Copy out, unchanged, every line from the start of the records to the line that contains "yellow robot: 8 -> 6", and stop there.

Top of Task input

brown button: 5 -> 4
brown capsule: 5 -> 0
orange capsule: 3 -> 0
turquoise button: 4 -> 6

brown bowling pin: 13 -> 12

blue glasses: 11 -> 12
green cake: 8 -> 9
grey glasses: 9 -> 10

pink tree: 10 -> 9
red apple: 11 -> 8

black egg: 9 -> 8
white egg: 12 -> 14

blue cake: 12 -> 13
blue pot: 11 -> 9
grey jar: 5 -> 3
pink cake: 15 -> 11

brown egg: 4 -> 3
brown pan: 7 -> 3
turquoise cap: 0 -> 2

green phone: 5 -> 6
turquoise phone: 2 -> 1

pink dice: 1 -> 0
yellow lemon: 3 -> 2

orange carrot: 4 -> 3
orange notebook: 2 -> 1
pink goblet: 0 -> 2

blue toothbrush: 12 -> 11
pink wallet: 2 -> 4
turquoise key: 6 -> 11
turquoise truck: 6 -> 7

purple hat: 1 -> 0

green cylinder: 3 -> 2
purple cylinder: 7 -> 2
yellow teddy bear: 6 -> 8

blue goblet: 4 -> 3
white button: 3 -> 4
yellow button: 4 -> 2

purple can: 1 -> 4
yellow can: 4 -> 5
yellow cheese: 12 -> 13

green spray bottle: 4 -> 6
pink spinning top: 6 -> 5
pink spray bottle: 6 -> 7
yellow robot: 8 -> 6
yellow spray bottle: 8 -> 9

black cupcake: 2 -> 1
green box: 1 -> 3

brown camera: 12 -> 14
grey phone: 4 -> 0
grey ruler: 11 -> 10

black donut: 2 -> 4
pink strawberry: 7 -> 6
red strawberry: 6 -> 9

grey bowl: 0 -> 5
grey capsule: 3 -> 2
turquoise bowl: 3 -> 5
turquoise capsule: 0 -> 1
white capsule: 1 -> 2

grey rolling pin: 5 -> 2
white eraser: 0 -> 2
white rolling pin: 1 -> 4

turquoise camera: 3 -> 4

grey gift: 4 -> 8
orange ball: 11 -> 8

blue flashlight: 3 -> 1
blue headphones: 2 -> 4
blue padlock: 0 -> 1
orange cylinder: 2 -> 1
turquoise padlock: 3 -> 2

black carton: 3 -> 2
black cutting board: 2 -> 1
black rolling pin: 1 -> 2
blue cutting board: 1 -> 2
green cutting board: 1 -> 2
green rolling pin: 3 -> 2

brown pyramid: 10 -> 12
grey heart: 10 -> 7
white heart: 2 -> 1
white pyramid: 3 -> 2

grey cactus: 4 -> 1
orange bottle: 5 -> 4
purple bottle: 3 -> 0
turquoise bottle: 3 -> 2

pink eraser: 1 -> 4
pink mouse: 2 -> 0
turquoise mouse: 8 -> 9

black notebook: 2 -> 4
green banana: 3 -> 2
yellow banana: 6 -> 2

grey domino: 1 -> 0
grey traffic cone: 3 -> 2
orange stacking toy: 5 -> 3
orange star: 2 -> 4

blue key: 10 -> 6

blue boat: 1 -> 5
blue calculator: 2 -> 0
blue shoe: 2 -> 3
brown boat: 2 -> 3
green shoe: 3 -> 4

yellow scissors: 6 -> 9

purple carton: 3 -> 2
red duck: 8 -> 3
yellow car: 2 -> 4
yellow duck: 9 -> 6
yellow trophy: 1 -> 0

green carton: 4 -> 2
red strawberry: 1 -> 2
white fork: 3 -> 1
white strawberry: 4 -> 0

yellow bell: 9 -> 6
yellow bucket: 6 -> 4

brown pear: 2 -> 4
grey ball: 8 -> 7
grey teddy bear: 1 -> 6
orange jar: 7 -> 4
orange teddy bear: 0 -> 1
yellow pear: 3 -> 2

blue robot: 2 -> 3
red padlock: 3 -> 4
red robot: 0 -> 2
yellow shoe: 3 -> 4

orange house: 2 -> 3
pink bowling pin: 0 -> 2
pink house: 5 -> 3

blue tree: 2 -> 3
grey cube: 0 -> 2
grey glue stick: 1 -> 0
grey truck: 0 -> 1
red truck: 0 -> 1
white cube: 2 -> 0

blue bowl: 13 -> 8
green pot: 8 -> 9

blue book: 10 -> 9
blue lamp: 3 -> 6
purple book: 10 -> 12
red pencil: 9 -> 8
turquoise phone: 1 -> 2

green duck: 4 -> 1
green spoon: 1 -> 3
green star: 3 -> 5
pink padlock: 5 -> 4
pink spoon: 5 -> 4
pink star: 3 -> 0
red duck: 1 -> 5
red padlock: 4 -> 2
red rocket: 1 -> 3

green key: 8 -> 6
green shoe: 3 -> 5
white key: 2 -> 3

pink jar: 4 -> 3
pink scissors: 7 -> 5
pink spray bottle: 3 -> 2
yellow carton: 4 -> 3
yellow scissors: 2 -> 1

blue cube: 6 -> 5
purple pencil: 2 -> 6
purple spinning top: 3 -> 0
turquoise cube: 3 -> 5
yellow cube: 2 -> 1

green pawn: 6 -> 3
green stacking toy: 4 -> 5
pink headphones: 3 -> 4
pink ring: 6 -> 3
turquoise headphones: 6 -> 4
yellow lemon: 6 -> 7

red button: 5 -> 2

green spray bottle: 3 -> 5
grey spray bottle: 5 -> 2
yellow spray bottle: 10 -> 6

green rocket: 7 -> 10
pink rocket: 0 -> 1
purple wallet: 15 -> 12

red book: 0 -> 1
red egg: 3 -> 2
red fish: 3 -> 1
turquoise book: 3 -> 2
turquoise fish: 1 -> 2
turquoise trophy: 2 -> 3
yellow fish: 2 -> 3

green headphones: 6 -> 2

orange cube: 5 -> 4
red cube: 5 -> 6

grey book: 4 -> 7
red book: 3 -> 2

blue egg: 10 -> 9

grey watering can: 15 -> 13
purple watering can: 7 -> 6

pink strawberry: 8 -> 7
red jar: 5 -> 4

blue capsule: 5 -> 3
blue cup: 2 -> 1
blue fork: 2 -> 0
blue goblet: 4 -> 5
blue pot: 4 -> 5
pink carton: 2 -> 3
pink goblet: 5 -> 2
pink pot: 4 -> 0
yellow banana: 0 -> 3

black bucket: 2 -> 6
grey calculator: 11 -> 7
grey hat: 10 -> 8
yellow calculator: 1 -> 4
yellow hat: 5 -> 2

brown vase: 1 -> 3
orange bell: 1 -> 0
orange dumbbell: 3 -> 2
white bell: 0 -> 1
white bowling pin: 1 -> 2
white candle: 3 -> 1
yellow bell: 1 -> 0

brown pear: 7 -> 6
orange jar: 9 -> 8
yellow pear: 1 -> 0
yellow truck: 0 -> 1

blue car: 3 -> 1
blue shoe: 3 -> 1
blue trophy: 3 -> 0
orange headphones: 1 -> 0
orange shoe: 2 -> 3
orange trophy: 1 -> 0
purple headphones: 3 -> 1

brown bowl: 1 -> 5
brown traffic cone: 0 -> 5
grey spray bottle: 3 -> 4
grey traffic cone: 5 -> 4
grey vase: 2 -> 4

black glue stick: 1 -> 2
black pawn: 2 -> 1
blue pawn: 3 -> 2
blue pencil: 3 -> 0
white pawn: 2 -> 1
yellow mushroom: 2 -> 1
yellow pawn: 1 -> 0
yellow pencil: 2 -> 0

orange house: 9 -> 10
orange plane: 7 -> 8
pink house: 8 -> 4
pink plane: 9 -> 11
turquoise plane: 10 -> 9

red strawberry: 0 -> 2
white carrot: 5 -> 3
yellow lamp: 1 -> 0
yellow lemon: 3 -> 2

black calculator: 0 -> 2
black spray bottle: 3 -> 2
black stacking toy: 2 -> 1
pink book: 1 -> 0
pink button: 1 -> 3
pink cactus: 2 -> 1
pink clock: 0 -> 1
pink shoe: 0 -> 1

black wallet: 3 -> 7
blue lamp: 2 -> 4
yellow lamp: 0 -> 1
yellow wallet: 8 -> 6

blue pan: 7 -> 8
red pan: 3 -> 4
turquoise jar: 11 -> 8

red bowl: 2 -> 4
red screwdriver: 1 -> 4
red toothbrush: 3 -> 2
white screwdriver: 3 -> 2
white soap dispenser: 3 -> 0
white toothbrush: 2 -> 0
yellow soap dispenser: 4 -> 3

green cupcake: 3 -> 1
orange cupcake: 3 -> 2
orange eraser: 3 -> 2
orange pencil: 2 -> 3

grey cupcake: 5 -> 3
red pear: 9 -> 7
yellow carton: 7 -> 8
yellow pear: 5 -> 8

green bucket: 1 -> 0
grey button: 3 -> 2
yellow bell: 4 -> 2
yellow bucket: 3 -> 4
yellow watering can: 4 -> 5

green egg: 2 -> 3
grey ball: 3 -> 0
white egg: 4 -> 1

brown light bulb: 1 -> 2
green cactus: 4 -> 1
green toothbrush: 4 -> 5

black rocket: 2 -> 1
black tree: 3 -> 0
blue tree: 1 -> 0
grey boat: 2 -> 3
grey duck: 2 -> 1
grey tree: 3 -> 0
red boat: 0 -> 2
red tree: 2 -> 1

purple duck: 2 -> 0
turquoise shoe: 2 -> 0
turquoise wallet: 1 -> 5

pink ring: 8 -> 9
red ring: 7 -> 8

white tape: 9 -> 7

Bottom of Task input

» Exercise output:
brown button: 5 -> 4
brown capsule: 5 -> 0
orange capsule: 3 -> 0
turquoise button: 4 -> 6

brown bowling pin: 13 -> 12

blue glasses: 11 -> 12
green cake: 8 -> 9
grey glasses: 9 -> 10

pink tree: 10 -> 9
red apple: 11 -> 8

black egg: 9 -> 8
white egg: 12 -> 14

blue cake: 12 -> 13
blue pot: 11 -> 9
grey jar: 5 -> 3
pink cake: 15 -> 11

brown egg: 4 -> 3
brown pan: 7 -> 3
turquoise cap: 0 -> 2

green phone: 5 -> 6
turquoise phone: 2 -> 1

pink dice: 1 -> 0
yellow lemon: 3 -> 2

orange carrot: 4 -> 3
orange notebook: 2 -> 1
pink goblet: 0 -> 2

blue toothbrush: 12 -> 11
pink wallet: 2 -> 4
turquoise key: 6 -> 11
turquoise truck: 6 -> 7

purple hat: 1 -> 0

green cylinder: 3 -> 2
purple cylinder: 7 -> 2
yellow teddy bear: 6 -> 8

blue goblet: 4 -> 3
white button: 3 -> 4
yellow button: 4 -> 2

purple can: 1 -> 4
yellow can: 4 -> 5
yellow cheese: 12 -> 13

green spray bottle: 4 -> 6
pink spinning top: 6 -> 5
pink spray bottle: 6 -> 7
yellow robot: 8 -> 6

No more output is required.